WHAT YOU HAVE TO DO -> Are you able to retype all the records below exactly?

(Coordinate-based object records)
◇ ◇ ◇ ◇ ◇

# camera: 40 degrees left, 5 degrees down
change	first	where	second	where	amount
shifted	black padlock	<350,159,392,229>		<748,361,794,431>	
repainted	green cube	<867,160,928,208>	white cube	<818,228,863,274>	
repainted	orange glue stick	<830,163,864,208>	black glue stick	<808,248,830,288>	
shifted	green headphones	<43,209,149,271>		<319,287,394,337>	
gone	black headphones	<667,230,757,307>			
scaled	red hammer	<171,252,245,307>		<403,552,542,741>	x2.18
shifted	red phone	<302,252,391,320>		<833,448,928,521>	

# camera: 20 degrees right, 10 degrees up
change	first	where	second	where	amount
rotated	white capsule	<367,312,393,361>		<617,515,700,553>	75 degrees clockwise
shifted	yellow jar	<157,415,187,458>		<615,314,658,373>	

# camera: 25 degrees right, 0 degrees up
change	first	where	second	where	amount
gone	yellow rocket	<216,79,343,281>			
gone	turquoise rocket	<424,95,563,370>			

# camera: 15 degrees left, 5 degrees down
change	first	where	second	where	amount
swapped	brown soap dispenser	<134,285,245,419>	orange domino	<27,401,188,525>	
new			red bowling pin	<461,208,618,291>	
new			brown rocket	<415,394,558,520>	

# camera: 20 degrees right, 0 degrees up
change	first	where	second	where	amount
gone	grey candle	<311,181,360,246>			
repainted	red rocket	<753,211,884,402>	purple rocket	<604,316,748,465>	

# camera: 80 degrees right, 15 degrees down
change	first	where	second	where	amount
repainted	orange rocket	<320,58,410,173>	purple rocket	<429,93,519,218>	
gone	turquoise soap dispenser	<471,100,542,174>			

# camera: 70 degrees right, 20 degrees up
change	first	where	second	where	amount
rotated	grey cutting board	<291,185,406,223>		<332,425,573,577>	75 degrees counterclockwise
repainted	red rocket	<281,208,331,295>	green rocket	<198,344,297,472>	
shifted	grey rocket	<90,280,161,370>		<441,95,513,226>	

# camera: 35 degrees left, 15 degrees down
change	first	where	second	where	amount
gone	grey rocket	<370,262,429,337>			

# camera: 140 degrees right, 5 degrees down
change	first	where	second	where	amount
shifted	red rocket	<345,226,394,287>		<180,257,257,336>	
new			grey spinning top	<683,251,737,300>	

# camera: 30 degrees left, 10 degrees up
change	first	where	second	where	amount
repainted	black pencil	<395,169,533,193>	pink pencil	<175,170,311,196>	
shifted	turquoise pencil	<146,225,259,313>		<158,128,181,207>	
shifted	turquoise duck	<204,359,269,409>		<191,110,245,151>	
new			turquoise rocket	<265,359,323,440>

◇ ◇ ◇ ◇ ◇

OUTPUT BELOW ->
# camera: 40 degrees left, 5 degrees down
change	first	where	second	where	amount
shifted	black padlock	<350,159,392,229>		<748,361,794,431>	
repainted	green cube	<867,160,928,208>	white cube	<818,228,863,274>	
repainted	orange glue stick	<830,163,864,208>	black glue stick	<808,248,830,288>	
shifted	green headphones	<43,209,149,271>		<319,287,394,337>	
gone	black headphones	<667,230,757,307>			
scaled	red hammer	<171,252,245,307>		<403,552,542,741>	x2.18
shifted	red phone	<302,252,391,320>		<833,448,928,521>	

# camera: 20 degrees right, 10 degrees up
change	first	where	second	where	amount
rotated	white capsule	<367,312,393,361>		<617,515,700,553>	75 degrees clockwise
shifted	yellow jar	<157,415,187,458>		<615,314,658,373>	

# camera: 25 degrees right, 0 degrees up
change	first	where	second	where	amount
gone	yellow rocket	<216,79,343,281>			
gone	turquoise rocket	<424,95,563,370>			

# camera: 15 degrees left, 5 degrees down
change	first	where	second	where	amount
swapped	brown soap dispenser	<134,285,245,419>	orange domino	<27,401,188,525>	
new			red bowling pin	<461,208,618,291>	
new			brown rocket	<415,394,558,520>	

# camera: 20 degrees right, 0 degrees up
change	first	where	second	where	amount
gone	grey candle	<311,181,360,246>			
repainted	red rocket	<753,211,884,402>	purple rocket	<604,316,748,465>	

# camera: 80 degrees right, 15 degrees down
change	first	where	second	where	amount
repainted	orange rocket	<320,58,410,173>	purple rocket	<429,93,519,218>	
gone	turquoise soap dispenser	<471,100,542,174>			

# camera: 70 degrees right, 20 degrees up
change	first	where	second	where	amount
rotated	grey cutting board	<291,185,406,223>		<332,425,573,577>	75 degrees counterclockwise
repainted	red rocket	<281,208,331,295>	green rocket	<198,344,297,472>	
shifted	grey rocket	<90,280,161,370>		<441,95,513,226>	

# camera: 35 degrees left, 15 degrees down
change	first	where	second	where	amount
gone	grey rocket	<370,262,429,337>			

# camera: 140 degrees right, 5 degrees down
change	first	where	second	where	amount
shifted	red rocket	<345,226,394,287>		<180,257,257,336>	
new			grey spinning top	<683,251,737,300>	

# camera: 30 degrees left, 10 degrees up
change	first	where	second	where	amount
repainted	black pencil	<395,169,533,193>	pink pencil	<175,170,311,196>	
shifted	turquoise pencil	<146,225,259,313>		<158,128,181,207>	
shifted	turquoise duck	<204,359,269,409>		<191,110,245,151>	
new			turquoise rocket	<265,359,323,440>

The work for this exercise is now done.